# Brief
The entries are to be written out word for word, with their images left out.

---*---

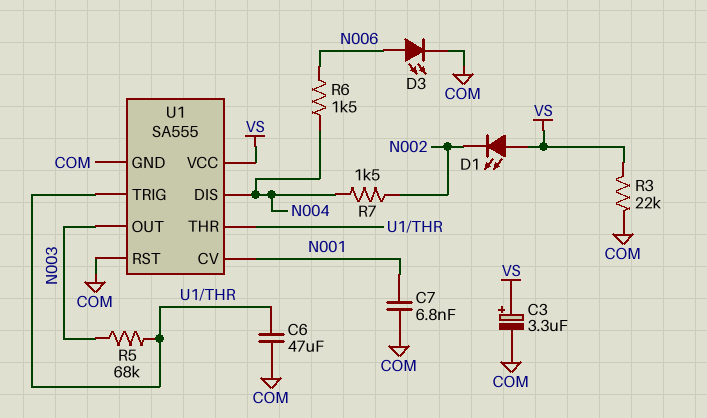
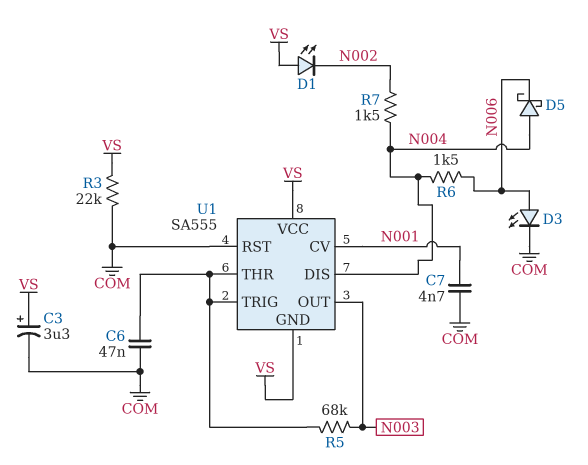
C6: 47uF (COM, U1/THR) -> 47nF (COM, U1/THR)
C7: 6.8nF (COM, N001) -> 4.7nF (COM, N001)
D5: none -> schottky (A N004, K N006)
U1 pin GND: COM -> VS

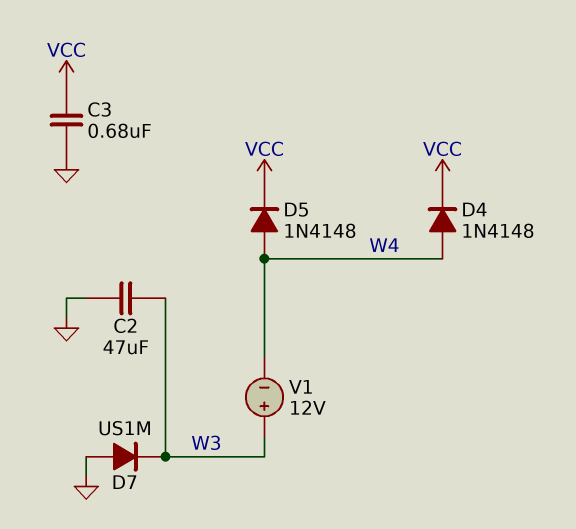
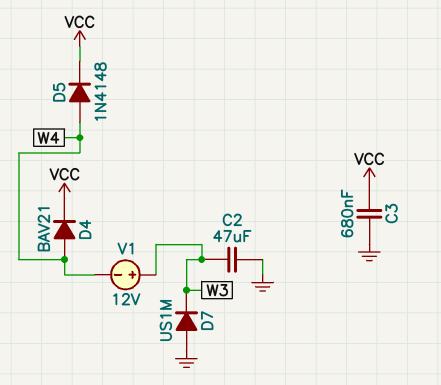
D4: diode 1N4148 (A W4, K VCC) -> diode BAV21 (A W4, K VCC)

---*---

# Answer for this exercise
C6: 47uF (COM, U1/THR) -> 47nF (COM, U1/THR)
C7: 6.8nF (COM, N001) -> 4.7nF (COM, N001)
D5: none -> schottky (A N004, K N006)
U1 pin GND: COM -> VS

D4: diode 1N4148 (A W4, K VCC) -> diode BAV21 (A W4, K VCC)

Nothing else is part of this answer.